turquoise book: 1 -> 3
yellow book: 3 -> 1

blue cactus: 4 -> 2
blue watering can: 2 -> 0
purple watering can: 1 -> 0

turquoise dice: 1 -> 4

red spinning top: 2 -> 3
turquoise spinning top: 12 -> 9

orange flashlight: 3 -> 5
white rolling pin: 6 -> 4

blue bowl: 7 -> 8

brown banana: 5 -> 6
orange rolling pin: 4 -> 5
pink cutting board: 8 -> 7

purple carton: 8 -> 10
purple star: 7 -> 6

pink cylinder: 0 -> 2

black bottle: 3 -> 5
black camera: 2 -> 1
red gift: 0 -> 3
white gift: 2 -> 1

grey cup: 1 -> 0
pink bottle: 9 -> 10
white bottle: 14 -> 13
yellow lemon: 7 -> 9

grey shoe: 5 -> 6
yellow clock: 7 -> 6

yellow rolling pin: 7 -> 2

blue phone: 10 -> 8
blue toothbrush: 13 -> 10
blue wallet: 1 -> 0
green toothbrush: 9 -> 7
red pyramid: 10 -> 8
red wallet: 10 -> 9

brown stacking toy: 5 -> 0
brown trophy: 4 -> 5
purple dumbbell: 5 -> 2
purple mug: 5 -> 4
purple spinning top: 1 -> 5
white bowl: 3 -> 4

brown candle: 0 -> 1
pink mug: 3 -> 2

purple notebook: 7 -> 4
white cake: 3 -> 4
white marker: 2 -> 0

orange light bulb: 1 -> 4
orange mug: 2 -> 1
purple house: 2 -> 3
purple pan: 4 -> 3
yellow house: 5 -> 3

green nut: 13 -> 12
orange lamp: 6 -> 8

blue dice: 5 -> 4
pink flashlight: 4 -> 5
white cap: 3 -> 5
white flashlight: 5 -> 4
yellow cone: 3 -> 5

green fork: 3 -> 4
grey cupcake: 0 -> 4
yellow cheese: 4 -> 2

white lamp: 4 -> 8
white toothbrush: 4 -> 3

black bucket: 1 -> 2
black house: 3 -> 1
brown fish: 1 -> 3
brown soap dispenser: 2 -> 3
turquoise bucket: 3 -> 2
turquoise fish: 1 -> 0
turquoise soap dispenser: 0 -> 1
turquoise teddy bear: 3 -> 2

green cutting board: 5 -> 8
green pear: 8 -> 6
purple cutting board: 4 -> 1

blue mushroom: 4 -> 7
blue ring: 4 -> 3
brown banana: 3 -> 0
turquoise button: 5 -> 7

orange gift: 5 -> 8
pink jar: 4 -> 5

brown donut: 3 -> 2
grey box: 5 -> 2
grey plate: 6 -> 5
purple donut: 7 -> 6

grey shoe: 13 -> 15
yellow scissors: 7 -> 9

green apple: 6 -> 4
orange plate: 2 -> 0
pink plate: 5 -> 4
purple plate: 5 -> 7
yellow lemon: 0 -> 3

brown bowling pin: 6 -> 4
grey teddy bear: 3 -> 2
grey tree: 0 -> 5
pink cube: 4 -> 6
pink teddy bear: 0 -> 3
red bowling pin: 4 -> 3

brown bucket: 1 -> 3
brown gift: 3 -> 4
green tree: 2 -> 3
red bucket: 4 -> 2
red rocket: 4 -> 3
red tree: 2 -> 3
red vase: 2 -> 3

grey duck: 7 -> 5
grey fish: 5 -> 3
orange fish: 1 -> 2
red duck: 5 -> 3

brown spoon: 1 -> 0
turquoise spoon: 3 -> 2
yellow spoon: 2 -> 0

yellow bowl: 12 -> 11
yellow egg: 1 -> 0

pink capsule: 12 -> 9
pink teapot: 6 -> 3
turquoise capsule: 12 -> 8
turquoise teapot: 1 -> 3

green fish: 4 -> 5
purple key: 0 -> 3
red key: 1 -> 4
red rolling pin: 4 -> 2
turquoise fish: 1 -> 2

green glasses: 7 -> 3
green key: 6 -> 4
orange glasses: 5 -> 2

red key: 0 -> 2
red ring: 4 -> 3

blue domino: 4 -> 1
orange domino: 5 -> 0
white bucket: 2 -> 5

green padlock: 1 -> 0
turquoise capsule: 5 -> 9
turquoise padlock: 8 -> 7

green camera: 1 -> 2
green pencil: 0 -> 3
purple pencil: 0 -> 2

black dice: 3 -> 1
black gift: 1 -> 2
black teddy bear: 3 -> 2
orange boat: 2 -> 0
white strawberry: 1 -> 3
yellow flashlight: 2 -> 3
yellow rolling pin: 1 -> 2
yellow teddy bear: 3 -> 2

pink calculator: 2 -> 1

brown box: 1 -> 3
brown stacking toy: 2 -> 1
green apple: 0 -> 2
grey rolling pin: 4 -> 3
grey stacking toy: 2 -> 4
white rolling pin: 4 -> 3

------------------------------------------------------------------------

Whenever a line of the data includes "capsule", copy that line.

**Exercise solution:**
pink capsule: 12 -> 9
turquoise capsule: 12 -> 8
turquoise capsule: 5 -> 9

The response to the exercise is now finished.